How many lines in the records below contain the string "acciaccatura"? Reply with the number alone.

> [INPUT ROWS]
** begin **

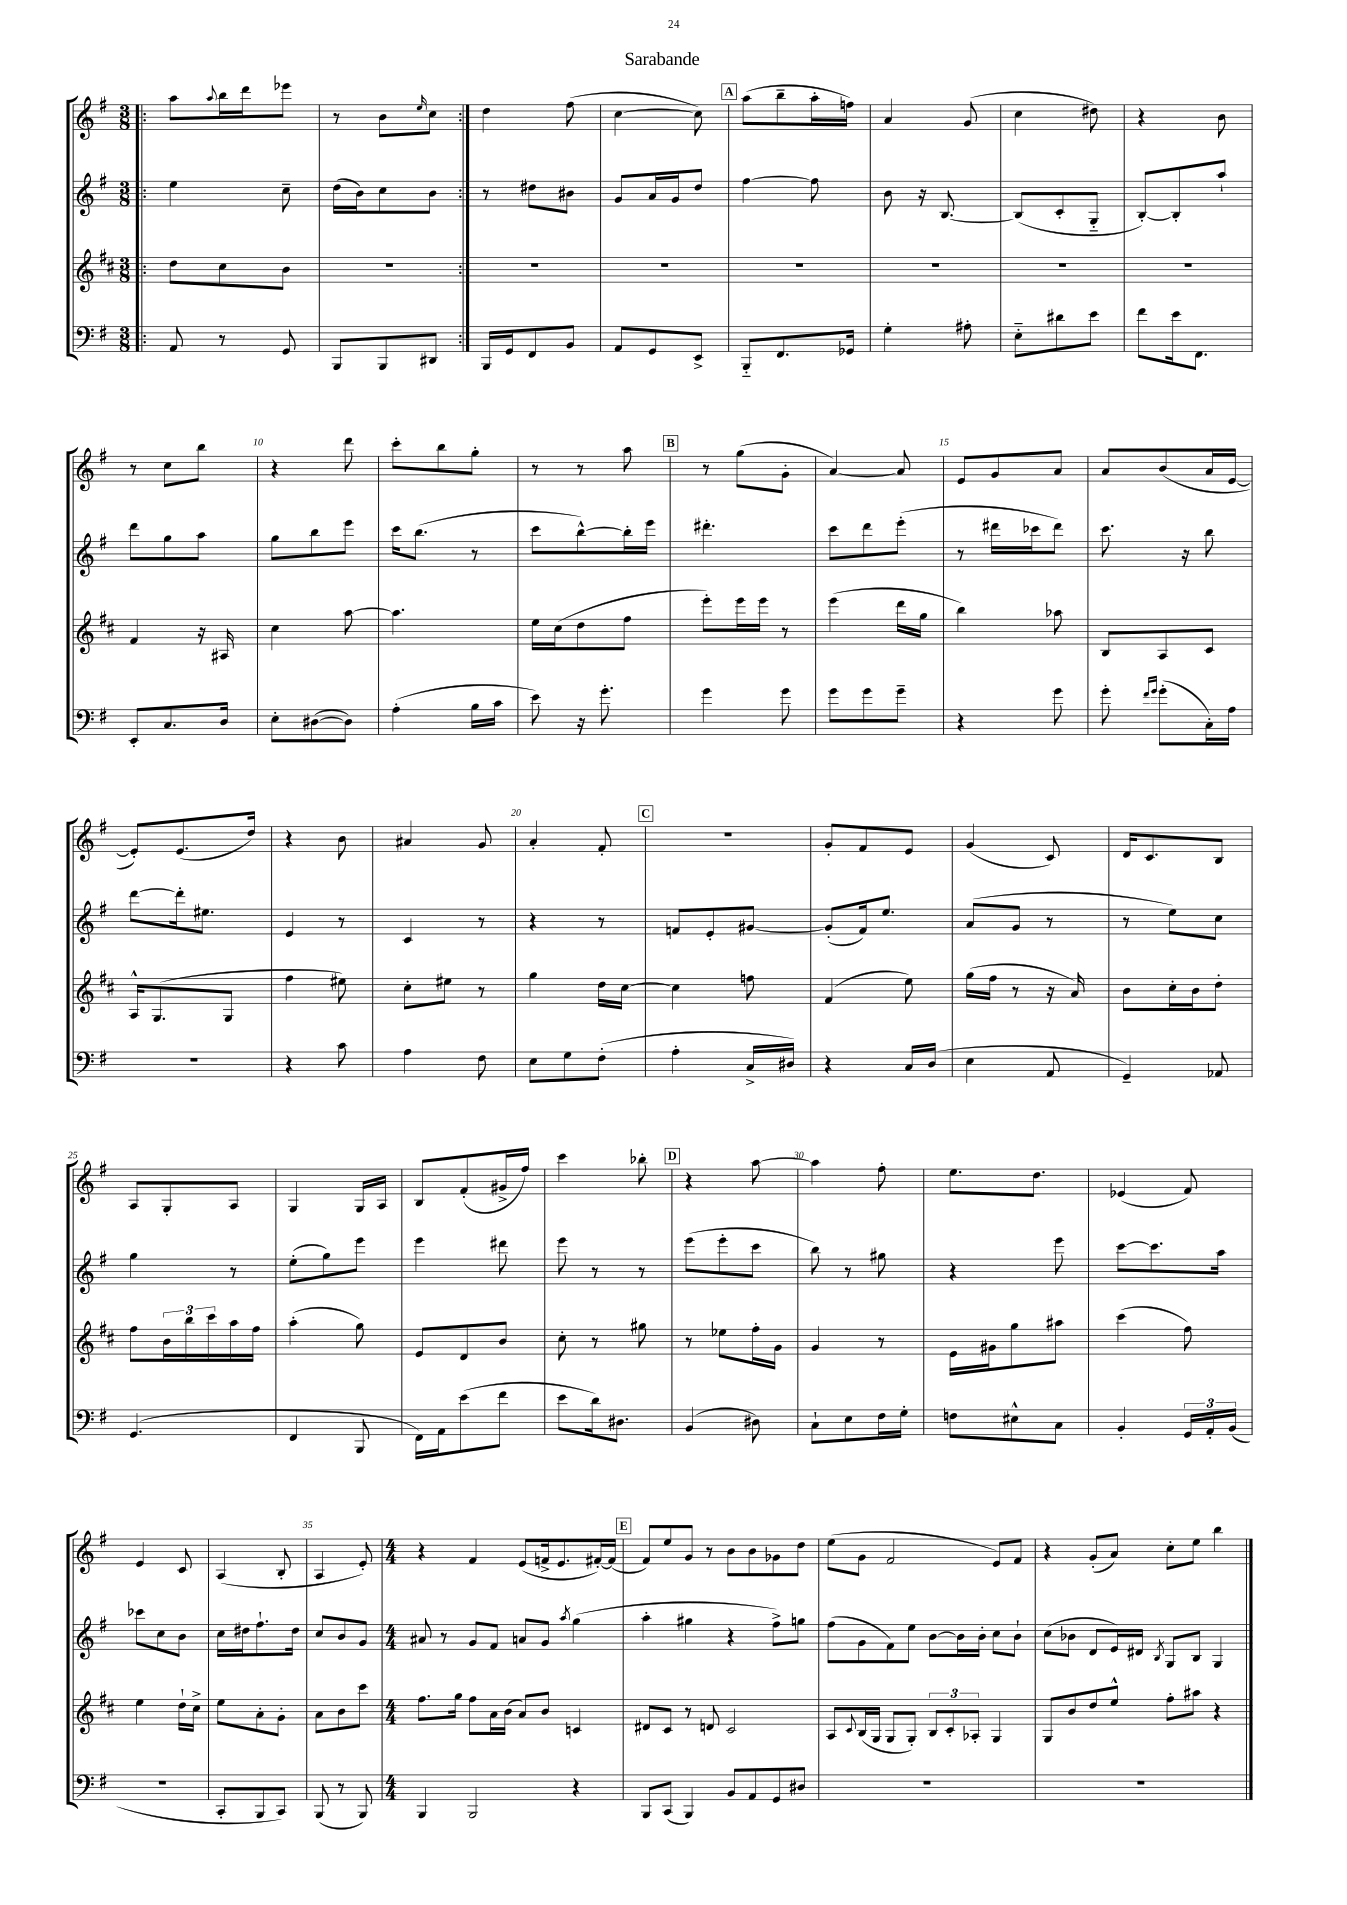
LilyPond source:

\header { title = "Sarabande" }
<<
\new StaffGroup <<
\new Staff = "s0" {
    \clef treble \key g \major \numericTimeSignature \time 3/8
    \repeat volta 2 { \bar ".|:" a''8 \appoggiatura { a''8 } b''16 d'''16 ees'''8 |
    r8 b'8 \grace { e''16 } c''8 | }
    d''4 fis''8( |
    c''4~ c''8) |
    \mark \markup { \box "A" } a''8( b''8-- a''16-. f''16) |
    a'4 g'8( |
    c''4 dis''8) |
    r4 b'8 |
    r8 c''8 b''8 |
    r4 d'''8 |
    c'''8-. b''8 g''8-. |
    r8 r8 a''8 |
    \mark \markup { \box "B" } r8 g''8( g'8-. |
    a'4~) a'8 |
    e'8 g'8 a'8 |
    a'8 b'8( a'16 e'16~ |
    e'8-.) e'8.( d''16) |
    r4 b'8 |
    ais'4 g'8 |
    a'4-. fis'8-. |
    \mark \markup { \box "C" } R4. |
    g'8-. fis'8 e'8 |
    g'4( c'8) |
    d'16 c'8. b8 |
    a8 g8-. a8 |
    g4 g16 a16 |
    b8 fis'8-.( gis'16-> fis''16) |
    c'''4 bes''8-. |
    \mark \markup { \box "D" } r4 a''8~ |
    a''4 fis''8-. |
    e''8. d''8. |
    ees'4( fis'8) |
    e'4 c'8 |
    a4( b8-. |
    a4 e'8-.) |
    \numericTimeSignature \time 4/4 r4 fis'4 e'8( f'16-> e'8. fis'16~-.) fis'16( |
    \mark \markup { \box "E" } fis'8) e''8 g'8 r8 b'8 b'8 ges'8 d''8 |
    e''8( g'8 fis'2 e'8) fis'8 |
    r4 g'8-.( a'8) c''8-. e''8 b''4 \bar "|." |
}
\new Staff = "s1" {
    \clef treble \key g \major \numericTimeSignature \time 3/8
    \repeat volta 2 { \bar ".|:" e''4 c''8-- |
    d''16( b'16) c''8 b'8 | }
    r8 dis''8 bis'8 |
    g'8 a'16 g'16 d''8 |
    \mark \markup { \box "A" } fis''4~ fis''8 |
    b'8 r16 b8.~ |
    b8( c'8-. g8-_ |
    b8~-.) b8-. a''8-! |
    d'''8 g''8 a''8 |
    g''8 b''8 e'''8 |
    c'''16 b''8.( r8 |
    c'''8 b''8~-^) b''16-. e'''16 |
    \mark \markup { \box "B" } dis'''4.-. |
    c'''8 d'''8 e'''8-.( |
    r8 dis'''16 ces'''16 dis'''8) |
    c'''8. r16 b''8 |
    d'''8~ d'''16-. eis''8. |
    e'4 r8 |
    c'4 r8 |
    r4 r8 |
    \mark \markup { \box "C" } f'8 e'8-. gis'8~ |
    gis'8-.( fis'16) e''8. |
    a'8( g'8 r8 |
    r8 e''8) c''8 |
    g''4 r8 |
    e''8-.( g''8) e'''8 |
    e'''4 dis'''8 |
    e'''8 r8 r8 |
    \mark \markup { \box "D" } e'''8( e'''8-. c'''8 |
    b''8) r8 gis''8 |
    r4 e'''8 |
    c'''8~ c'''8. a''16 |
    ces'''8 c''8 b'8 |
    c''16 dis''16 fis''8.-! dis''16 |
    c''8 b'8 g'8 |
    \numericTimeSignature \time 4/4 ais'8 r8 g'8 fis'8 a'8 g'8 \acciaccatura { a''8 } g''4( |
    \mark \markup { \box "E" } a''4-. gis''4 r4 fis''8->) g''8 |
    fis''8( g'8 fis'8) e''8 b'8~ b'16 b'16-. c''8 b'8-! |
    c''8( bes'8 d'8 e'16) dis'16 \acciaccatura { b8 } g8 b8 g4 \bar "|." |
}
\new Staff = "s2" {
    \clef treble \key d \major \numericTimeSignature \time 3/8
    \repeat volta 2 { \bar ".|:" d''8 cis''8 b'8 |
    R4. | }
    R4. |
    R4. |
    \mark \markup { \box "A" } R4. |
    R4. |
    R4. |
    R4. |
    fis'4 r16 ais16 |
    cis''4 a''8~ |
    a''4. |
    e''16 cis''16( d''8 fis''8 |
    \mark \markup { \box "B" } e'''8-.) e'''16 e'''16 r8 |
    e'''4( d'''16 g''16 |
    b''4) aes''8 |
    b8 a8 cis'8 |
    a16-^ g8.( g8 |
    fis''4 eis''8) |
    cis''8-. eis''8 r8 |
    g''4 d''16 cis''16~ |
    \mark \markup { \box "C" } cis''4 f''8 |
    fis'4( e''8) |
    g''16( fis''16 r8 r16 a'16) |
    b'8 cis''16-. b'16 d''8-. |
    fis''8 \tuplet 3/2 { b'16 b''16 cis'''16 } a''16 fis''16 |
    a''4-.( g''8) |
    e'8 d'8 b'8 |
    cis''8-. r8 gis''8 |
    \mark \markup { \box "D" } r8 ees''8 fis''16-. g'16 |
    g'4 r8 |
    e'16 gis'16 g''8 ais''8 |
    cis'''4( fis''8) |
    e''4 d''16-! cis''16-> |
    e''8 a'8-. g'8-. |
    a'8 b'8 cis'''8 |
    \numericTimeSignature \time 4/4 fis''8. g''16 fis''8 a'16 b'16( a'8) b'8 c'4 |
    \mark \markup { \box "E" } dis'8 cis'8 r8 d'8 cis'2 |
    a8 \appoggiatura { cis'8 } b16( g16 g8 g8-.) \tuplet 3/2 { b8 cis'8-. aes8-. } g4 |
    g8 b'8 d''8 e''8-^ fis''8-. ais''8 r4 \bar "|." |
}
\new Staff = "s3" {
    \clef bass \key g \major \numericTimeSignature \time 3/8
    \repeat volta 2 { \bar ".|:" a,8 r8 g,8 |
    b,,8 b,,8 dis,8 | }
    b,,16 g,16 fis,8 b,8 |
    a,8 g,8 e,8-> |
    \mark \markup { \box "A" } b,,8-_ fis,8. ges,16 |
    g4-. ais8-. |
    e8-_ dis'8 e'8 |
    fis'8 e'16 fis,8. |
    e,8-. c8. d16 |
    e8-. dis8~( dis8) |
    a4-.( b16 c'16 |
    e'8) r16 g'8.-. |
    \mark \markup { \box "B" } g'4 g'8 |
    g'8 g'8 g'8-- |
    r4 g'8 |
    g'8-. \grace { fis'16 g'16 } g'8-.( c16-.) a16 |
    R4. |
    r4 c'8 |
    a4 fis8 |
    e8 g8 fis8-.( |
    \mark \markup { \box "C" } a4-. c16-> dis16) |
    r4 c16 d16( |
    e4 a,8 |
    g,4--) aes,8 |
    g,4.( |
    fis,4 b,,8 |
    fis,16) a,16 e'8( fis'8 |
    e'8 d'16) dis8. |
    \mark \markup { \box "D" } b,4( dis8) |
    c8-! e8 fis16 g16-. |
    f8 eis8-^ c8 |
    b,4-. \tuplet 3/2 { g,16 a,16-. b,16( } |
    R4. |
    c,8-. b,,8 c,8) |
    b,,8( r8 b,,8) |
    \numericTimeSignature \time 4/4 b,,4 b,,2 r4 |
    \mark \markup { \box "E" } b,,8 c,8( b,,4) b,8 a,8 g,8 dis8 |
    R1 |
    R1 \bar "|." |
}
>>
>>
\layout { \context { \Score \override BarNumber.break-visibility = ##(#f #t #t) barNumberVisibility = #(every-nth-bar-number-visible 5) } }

** end **

> [RESPONSE TO THIS TASK] 2